--- Given data ---
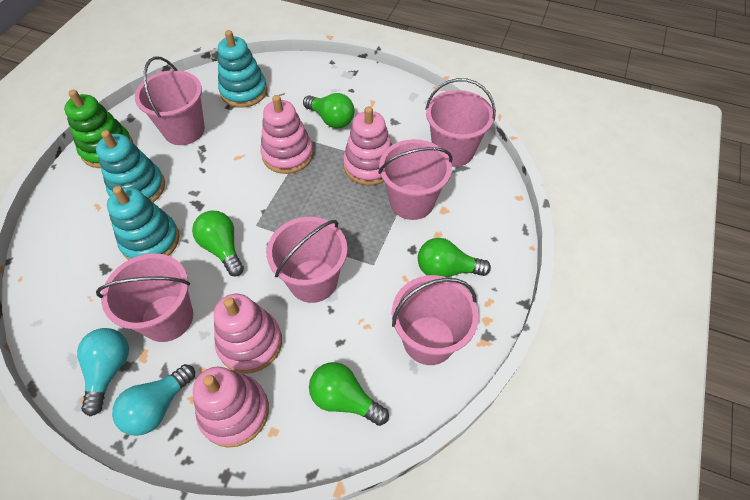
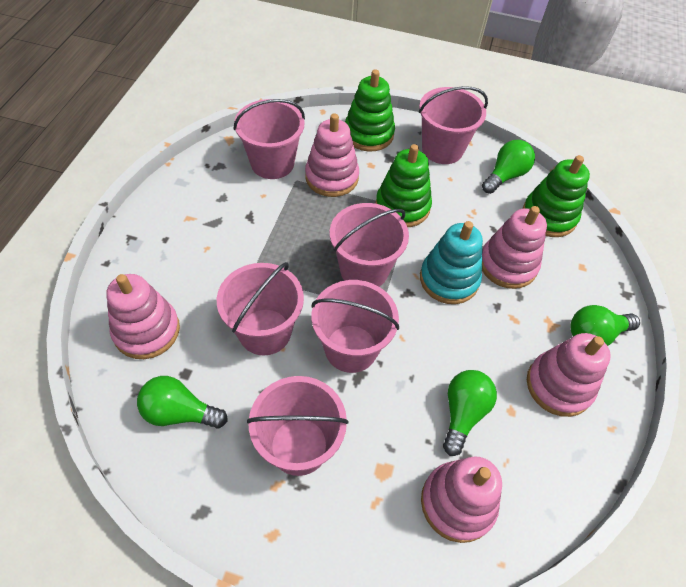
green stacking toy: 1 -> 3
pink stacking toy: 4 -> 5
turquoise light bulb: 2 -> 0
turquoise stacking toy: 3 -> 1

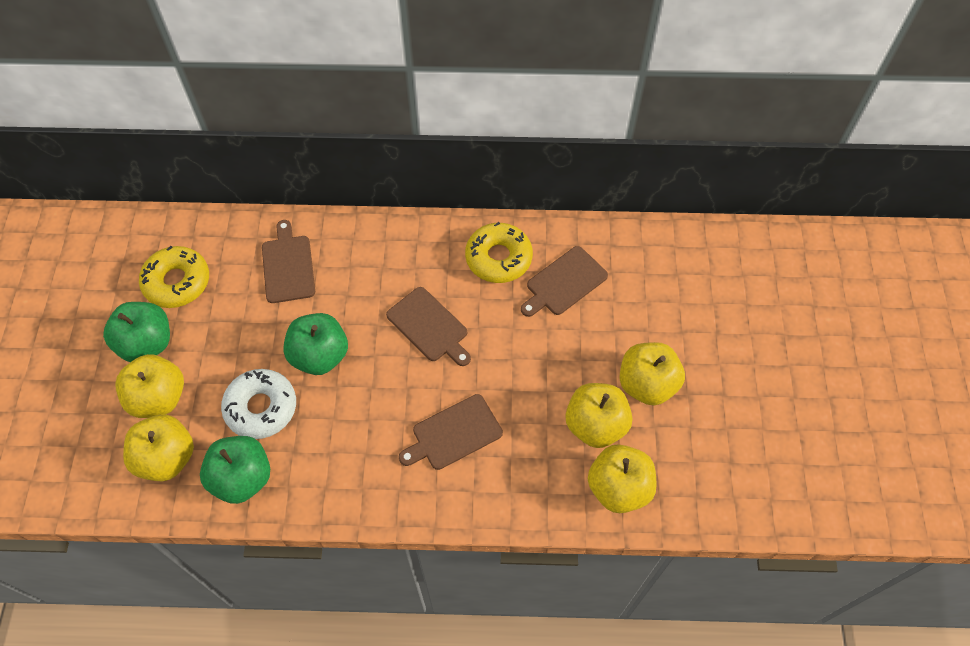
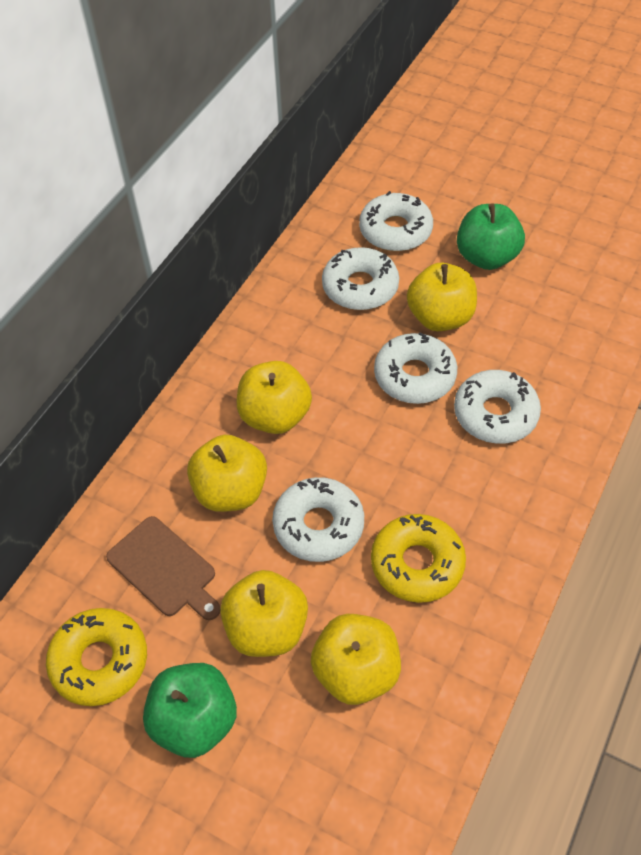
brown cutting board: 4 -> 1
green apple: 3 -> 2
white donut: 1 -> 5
---
[Task instructions]
Any images must be left out; transcribe the rest of the material exactly.

[Answer space]
green stacking toy: 1 -> 3
pink stacking toy: 4 -> 5
turquoise light bulb: 2 -> 0
turquoise stacking toy: 3 -> 1

brown cutting board: 4 -> 1
green apple: 3 -> 2
white donut: 1 -> 5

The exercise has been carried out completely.